• **Stated task**: Repeat every line of the data below word for word, leaving out the pictures.

• **Information given**:
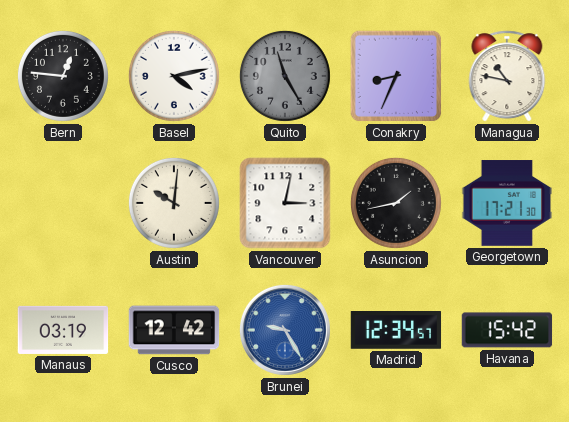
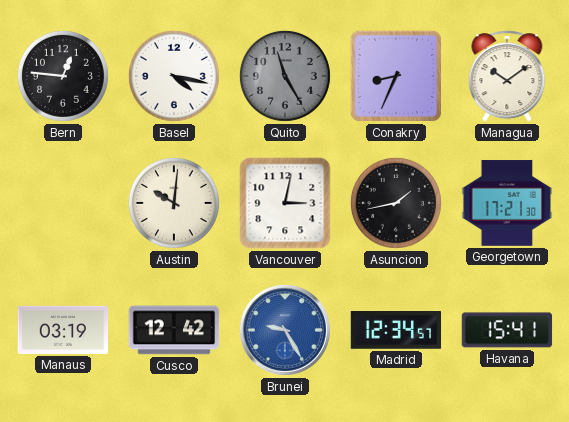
Basel: 4:13 -> 4:17
Managua: 10:47 -> 10:09
Havana: 15:42 -> 15:41
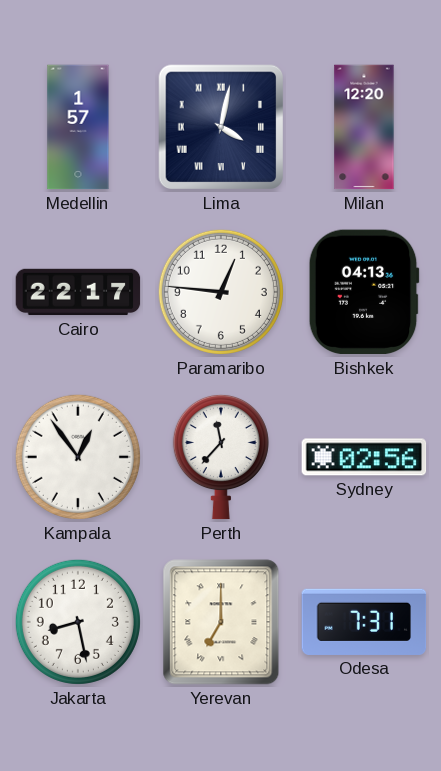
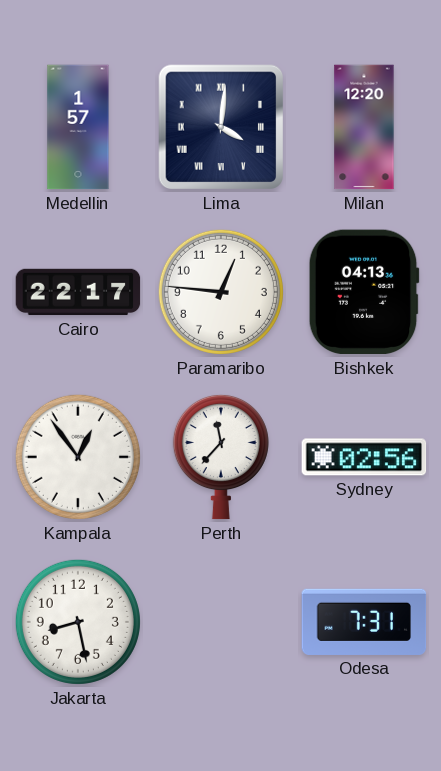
Lima: 4:02 -> 4:01
Yerevan: 7:00 -> none
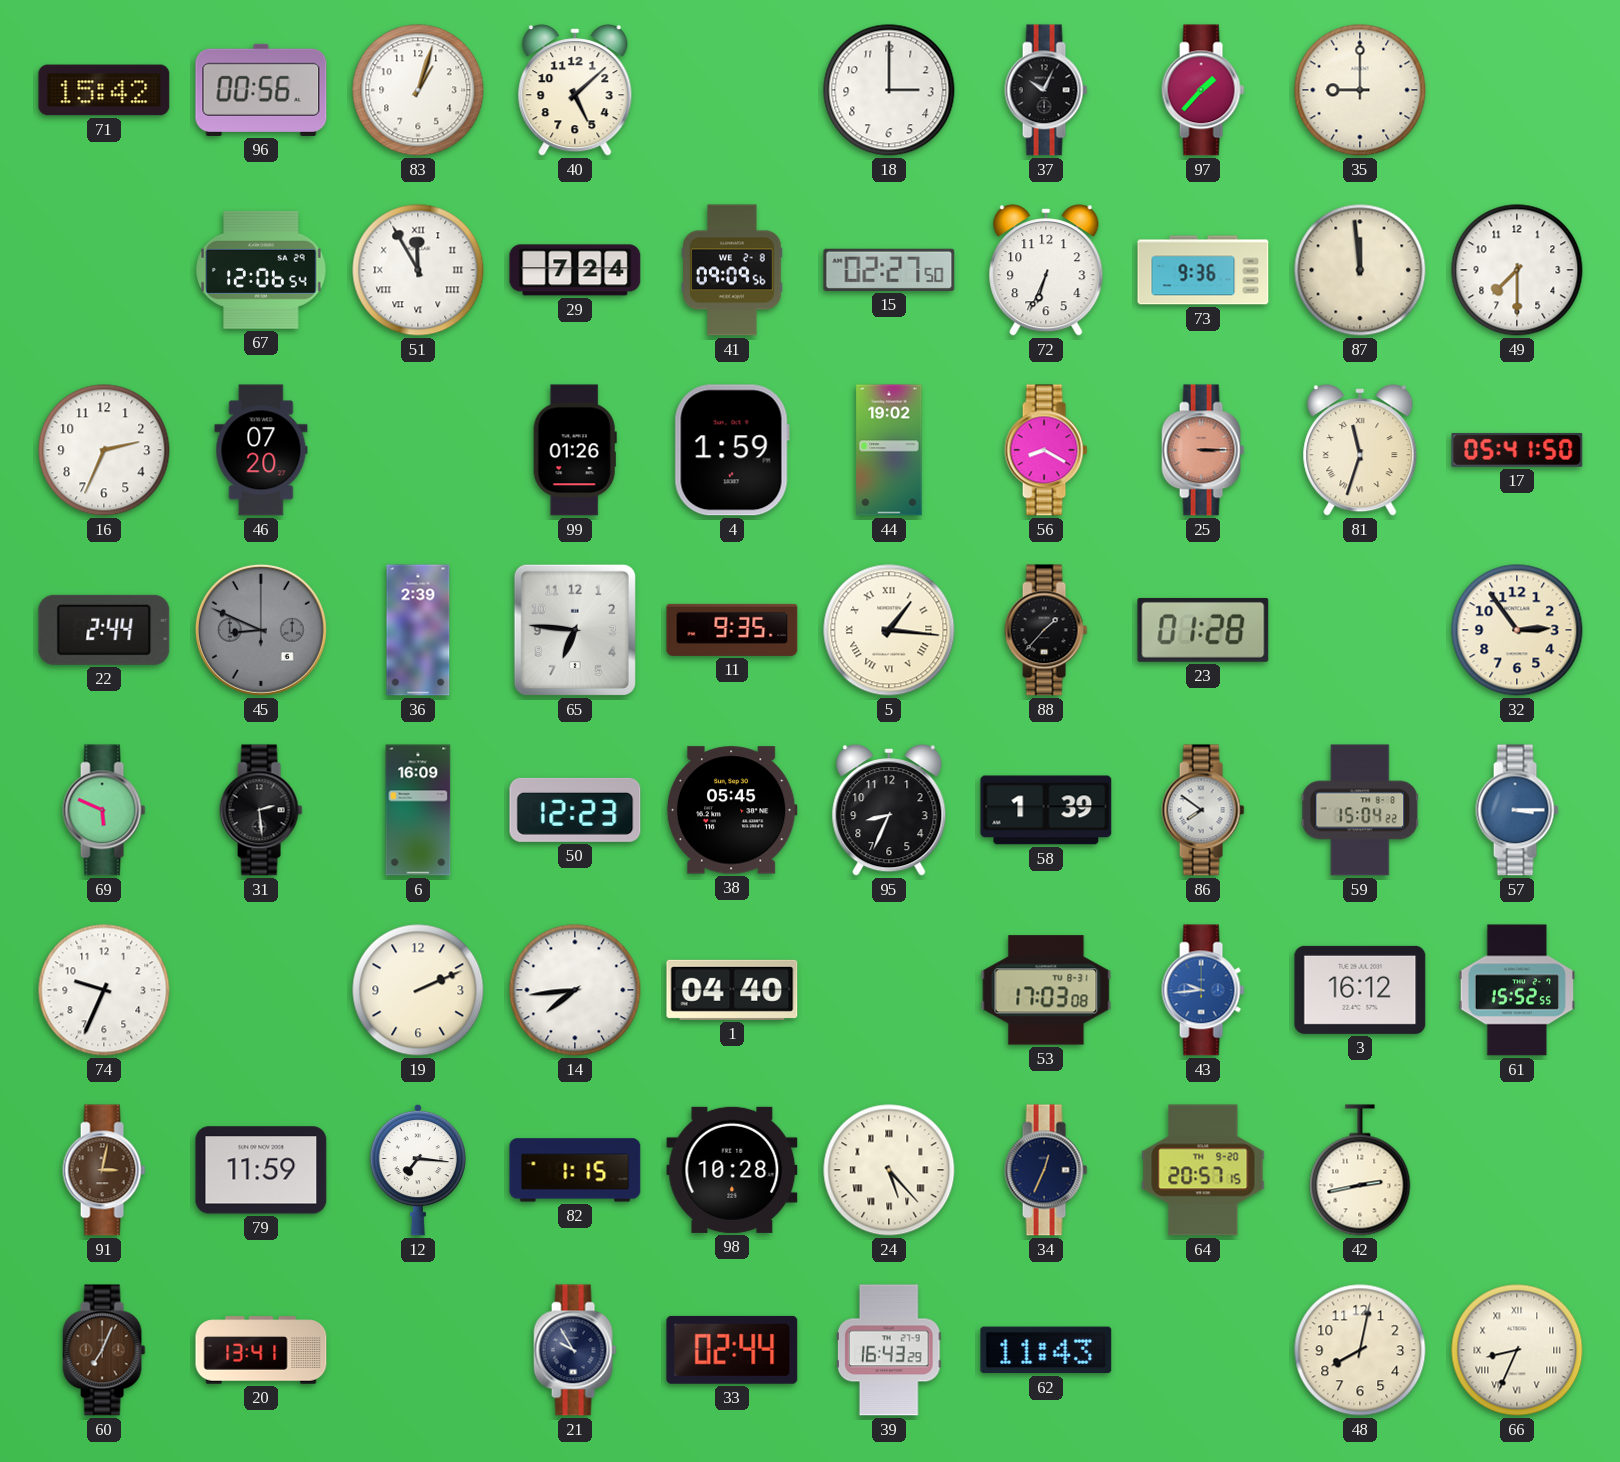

• **Written solution**:
Basel: 4:13 -> 4:17
Managua: 10:47 -> 10:09
Havana: 15:42 -> 15:41
Lima: 4:02 -> 4:01
Yerevan: 7:00 -> none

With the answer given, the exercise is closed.